→ **Task to carry out**: Work out how many lines in the records contain the word "tile", and give that number alone.

--*--

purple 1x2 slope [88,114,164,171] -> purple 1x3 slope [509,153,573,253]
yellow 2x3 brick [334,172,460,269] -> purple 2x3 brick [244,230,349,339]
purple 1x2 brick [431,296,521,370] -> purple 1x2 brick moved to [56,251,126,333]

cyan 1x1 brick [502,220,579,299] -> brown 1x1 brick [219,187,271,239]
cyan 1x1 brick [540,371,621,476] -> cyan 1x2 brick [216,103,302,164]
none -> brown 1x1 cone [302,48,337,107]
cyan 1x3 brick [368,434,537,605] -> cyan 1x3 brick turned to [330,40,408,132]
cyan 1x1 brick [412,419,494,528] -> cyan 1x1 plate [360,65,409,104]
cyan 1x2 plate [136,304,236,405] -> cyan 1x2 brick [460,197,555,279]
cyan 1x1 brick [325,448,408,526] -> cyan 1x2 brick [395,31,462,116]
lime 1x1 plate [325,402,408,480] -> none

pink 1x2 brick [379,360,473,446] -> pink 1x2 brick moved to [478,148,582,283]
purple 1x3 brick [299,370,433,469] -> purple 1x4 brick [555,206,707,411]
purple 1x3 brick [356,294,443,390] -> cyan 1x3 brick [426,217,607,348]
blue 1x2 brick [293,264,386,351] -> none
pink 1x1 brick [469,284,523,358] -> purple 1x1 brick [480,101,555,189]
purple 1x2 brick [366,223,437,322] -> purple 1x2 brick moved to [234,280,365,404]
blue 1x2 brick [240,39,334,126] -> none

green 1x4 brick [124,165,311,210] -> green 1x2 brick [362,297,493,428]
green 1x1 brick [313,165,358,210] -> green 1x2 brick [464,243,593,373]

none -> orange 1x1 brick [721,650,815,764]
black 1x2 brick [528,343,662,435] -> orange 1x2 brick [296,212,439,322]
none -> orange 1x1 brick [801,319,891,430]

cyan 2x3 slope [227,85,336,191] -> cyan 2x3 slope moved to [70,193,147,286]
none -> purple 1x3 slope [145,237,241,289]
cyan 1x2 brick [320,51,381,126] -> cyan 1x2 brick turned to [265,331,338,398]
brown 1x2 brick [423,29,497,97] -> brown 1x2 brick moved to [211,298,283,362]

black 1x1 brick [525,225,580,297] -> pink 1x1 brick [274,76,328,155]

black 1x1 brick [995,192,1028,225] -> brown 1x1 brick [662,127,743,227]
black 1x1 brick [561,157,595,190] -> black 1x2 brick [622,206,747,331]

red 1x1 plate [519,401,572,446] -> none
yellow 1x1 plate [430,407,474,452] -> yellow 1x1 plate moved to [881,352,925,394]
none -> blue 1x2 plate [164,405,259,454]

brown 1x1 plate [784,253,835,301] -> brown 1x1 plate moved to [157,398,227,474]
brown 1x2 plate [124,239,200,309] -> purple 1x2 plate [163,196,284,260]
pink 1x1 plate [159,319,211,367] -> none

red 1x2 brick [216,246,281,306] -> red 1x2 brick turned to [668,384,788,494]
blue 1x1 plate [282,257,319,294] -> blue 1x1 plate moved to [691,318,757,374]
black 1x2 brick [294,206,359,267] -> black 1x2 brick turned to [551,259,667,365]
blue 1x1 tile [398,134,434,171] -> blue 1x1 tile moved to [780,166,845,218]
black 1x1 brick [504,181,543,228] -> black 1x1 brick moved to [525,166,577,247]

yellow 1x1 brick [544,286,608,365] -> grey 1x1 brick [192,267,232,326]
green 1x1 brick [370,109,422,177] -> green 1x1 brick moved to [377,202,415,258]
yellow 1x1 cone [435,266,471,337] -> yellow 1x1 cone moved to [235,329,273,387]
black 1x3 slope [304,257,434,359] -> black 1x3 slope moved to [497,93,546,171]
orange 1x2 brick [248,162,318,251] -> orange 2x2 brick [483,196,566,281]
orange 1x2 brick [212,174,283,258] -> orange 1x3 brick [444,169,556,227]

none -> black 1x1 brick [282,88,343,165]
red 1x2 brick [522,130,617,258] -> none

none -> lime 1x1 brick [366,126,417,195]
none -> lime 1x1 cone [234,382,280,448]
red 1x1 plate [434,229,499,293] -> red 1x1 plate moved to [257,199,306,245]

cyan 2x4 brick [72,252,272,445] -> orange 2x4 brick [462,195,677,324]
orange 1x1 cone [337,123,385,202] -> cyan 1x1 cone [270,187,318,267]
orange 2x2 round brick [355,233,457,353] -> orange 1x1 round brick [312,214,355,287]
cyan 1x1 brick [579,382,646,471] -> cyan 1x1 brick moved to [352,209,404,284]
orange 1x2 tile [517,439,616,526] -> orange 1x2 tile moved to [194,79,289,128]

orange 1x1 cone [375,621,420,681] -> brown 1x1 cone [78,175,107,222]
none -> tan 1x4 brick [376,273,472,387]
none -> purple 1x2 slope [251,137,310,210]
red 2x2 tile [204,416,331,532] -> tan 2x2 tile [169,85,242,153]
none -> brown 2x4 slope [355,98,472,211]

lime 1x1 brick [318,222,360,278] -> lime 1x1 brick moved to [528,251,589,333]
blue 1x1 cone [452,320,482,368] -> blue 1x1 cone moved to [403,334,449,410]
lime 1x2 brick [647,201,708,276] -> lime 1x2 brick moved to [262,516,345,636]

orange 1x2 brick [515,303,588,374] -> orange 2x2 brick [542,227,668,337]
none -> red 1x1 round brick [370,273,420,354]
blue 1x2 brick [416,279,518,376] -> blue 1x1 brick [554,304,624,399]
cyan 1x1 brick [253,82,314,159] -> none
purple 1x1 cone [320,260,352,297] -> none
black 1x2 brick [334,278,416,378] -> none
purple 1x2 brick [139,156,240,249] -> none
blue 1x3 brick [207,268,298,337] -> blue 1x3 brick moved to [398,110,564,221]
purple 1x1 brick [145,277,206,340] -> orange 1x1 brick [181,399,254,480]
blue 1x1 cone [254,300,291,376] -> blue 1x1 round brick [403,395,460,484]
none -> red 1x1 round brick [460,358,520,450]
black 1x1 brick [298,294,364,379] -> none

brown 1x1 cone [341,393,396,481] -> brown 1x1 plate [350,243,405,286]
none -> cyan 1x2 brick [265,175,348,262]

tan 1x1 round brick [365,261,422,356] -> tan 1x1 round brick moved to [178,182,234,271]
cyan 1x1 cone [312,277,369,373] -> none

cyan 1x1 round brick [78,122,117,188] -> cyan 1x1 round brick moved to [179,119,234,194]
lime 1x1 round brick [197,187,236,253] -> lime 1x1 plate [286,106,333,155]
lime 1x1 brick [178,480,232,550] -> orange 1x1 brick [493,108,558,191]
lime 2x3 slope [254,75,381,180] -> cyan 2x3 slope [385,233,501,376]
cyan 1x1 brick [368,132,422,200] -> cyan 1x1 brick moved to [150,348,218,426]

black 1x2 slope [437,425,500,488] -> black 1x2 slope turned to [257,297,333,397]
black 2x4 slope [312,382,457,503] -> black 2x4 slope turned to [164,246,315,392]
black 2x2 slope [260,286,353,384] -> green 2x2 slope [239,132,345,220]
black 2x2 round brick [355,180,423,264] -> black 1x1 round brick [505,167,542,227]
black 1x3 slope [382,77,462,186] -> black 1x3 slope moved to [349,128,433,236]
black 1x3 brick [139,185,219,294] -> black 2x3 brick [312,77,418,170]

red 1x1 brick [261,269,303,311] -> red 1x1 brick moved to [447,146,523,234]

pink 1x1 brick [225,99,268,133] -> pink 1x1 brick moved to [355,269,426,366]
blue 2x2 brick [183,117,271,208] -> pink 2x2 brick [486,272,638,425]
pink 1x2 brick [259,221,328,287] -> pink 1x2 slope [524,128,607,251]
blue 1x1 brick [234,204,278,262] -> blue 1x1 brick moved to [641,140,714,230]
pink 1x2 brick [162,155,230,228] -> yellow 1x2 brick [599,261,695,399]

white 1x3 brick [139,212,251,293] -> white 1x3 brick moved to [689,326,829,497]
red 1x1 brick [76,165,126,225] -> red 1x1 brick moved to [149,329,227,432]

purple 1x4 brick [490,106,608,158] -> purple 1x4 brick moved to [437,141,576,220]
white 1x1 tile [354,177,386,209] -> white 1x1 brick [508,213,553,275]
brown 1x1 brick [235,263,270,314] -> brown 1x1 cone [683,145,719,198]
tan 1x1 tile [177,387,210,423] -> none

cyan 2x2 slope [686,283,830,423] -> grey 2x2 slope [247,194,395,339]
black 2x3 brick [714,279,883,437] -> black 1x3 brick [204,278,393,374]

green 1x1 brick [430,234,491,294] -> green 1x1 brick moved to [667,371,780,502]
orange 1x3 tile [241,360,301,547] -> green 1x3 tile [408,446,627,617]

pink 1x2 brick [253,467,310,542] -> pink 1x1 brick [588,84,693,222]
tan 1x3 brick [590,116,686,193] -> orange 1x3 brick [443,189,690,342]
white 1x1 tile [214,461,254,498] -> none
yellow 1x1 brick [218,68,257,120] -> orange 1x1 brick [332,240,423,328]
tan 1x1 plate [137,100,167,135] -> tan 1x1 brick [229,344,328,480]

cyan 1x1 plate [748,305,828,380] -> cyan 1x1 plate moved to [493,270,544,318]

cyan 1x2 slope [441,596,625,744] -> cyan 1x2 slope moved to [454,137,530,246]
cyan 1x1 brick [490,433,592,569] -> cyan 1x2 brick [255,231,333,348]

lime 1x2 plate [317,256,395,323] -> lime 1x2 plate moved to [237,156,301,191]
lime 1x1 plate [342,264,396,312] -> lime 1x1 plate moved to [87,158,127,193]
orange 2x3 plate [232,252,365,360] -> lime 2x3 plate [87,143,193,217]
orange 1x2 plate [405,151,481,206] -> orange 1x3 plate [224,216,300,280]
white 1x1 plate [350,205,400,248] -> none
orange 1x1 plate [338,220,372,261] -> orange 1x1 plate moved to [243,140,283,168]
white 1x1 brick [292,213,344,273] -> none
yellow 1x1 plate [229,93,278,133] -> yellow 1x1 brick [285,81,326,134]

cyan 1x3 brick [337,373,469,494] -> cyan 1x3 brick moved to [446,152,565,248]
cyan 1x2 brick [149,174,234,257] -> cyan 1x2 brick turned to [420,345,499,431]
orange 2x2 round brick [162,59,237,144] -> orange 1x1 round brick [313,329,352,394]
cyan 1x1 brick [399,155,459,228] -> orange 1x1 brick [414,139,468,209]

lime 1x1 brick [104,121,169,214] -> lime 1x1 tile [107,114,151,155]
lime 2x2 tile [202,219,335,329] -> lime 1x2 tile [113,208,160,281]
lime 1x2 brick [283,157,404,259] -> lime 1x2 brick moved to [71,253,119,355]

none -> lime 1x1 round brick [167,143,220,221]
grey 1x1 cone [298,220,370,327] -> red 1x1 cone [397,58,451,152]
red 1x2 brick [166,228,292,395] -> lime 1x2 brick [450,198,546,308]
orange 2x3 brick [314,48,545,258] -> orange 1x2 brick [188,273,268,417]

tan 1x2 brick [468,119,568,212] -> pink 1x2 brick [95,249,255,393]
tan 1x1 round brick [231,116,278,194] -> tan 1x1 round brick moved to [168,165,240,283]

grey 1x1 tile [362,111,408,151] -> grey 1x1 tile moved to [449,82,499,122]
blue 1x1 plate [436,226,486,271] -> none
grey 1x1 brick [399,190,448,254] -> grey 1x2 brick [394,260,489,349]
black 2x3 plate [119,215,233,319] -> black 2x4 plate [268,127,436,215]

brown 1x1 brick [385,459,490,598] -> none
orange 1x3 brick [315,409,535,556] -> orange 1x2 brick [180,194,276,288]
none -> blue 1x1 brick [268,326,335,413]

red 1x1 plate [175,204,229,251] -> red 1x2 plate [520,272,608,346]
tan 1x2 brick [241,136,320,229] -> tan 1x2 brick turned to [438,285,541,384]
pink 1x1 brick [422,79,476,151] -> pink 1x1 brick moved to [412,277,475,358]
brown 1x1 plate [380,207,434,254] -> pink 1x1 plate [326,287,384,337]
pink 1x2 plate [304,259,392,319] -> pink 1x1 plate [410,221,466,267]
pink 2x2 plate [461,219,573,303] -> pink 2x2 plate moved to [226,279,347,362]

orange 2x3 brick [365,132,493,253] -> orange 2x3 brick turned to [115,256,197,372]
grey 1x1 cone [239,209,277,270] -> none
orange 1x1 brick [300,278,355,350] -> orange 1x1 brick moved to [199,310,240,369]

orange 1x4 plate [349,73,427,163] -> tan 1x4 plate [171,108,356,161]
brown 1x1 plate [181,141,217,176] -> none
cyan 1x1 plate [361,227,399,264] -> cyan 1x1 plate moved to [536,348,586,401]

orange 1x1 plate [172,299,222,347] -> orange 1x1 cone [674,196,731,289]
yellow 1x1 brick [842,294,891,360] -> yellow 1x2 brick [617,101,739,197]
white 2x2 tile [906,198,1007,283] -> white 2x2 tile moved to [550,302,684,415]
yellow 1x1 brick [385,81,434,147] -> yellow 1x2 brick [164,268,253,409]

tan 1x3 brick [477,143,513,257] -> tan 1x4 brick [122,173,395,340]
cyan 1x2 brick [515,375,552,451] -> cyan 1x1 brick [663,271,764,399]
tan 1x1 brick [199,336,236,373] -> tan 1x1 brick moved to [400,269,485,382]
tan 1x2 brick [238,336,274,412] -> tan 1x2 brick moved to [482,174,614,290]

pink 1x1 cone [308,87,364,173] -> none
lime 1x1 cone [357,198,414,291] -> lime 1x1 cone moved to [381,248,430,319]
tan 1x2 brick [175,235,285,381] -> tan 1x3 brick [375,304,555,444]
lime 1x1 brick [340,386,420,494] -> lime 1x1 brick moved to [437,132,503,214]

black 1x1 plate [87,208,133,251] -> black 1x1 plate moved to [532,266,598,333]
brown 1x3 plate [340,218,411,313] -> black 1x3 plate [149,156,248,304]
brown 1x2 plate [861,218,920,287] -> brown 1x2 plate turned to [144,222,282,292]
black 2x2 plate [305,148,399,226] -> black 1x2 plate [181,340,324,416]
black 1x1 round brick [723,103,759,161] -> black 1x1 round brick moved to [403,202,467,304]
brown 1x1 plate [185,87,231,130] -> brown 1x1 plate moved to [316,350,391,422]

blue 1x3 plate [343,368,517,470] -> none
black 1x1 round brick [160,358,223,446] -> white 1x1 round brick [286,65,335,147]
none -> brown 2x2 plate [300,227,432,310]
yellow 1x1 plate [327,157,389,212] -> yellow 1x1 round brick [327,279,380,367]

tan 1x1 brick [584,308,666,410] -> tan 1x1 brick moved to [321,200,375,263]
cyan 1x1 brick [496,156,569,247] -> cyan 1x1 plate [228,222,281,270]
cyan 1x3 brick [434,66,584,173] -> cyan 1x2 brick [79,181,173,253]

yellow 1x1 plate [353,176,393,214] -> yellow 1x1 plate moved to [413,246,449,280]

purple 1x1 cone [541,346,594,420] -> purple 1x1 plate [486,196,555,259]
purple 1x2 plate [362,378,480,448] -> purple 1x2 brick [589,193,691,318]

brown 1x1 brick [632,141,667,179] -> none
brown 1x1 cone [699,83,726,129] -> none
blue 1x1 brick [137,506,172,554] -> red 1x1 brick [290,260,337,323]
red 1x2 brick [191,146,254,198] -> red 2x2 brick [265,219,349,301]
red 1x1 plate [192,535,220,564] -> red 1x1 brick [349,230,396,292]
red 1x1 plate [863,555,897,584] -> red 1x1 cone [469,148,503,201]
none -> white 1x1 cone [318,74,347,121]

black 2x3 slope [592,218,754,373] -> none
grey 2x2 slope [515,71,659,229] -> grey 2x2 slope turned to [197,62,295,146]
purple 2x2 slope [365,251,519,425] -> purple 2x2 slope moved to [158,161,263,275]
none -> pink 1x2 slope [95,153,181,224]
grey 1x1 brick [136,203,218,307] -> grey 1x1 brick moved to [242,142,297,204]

--*--

→ **Answer box**: 11